The output should match, line for line, the records from the line containing "camera: 165 degrees left, 5 degrees down" through the line containing "(305, 369) = (363, 287): none", with every picture left out.

[Provided records]
- Opening Delimiter -
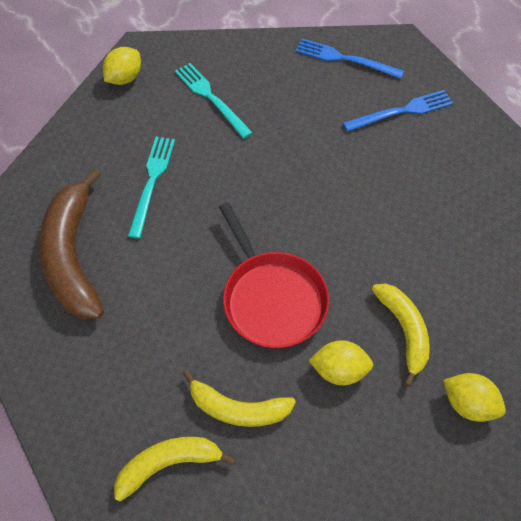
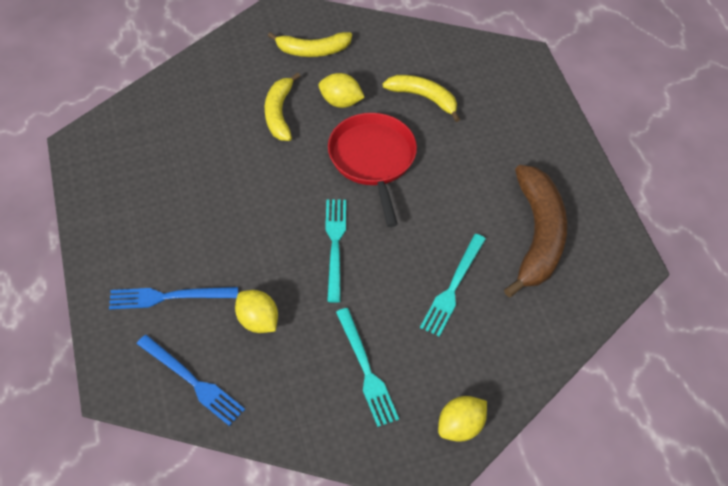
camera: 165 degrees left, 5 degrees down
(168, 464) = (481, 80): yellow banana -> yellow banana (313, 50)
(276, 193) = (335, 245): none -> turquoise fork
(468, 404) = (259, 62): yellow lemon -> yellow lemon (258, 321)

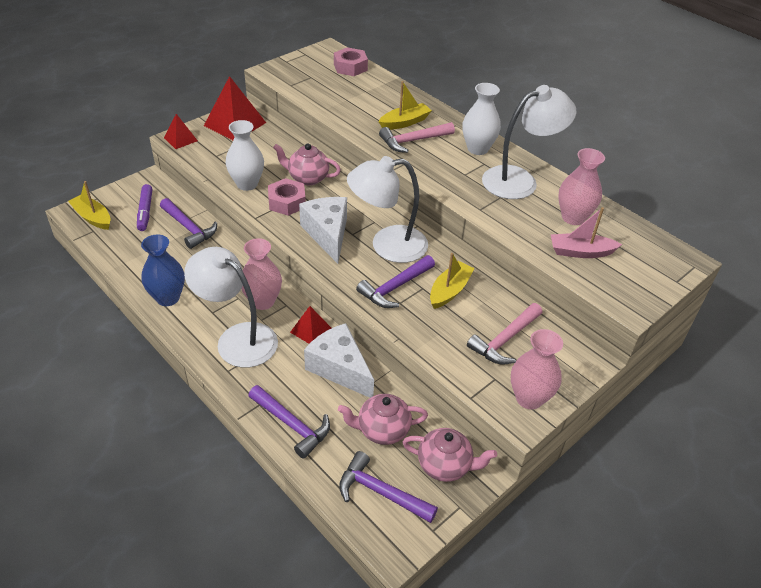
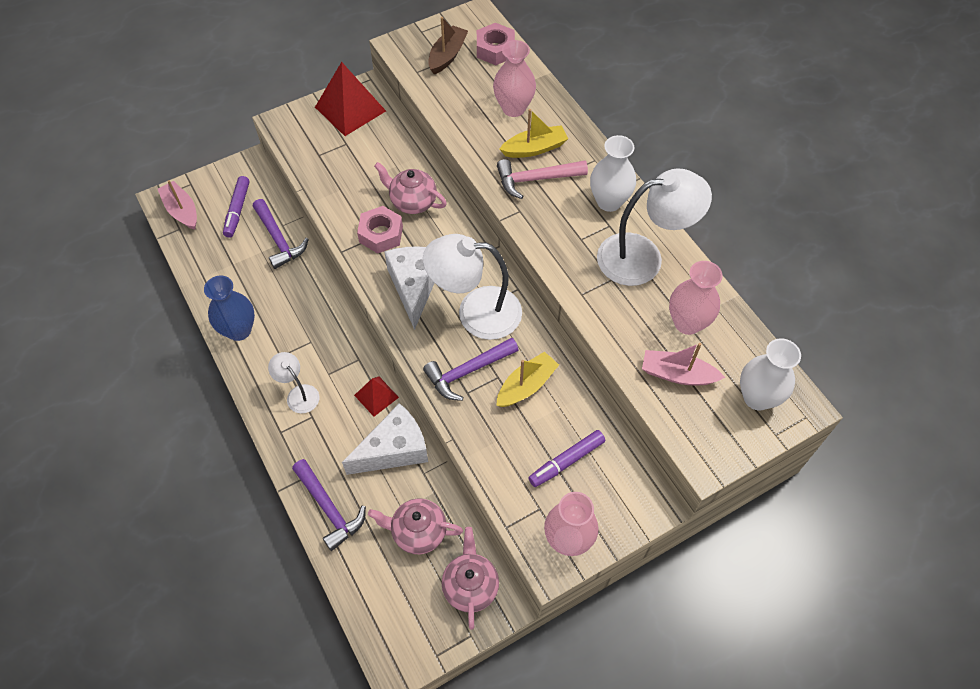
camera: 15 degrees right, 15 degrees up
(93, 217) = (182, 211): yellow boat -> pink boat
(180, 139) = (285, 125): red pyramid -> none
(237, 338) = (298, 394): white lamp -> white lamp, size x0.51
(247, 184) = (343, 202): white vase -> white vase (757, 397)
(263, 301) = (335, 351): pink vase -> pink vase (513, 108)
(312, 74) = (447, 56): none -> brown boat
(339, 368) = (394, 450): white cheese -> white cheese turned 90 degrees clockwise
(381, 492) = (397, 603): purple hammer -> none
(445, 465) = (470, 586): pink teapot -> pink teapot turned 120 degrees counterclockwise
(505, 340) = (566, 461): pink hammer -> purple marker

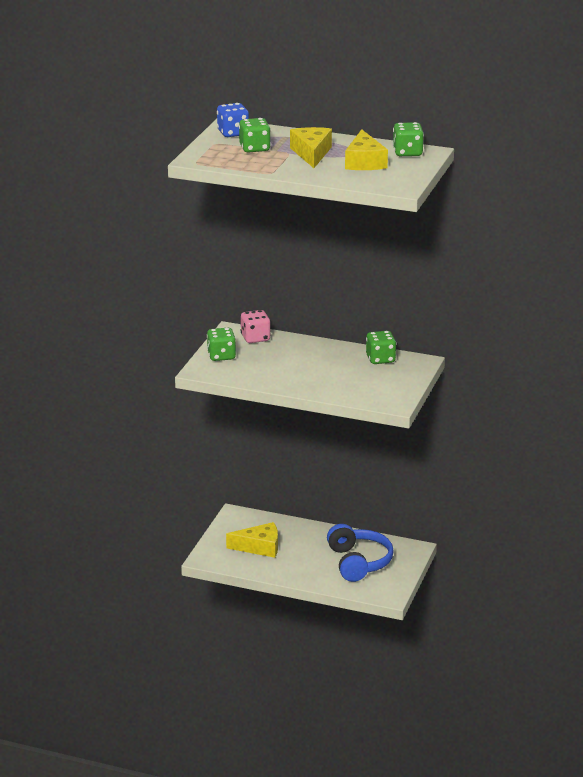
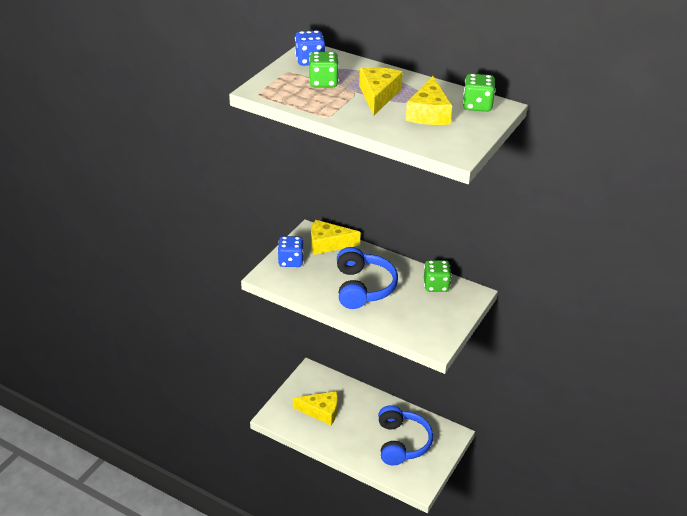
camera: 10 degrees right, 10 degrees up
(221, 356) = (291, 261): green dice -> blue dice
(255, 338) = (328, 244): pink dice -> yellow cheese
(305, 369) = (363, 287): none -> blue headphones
- Closing Delimiter -
- Opening Delimiter -
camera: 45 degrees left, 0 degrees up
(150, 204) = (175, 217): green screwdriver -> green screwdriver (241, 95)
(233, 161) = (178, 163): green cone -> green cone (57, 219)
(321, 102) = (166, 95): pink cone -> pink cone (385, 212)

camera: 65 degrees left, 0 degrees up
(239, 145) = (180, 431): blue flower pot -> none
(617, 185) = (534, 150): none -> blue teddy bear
- Closing Delimiter -
[Reply to the task]
camera: 165 degrees left, 5 degrees down
(168, 464) = (481, 80): yellow banana -> yellow banana (313, 50)
(276, 193) = (335, 245): none -> turquoise fork
(468, 404) = (259, 62): yellow lemon -> yellow lemon (258, 321)

camera: 15 degrees right, 15 degrees up
(93, 217) = (182, 211): yellow boat -> pink boat
(180, 139) = (285, 125): red pyramid -> none
(237, 338) = (298, 394): white lamp -> white lamp, size x0.51
(247, 184) = (343, 202): white vase -> white vase (757, 397)
(263, 301) = (335, 351): pink vase -> pink vase (513, 108)
(312, 74) = (447, 56): none -> brown boat
(339, 368) = (394, 450): white cheese -> white cheese turned 90 degrees clockwise
(381, 492) = (397, 603): purple hammer -> none
(445, 465) = (470, 586): pink teapot -> pink teapot turned 120 degrees counterclockwise
(505, 340) = (566, 461): pink hammer -> purple marker

camera: 10 degrees right, 10 degrees up
(221, 356) = (291, 261): green dice -> blue dice
(255, 338) = (328, 244): pink dice -> yellow cheese
(305, 369) = (363, 287): none -> blue headphones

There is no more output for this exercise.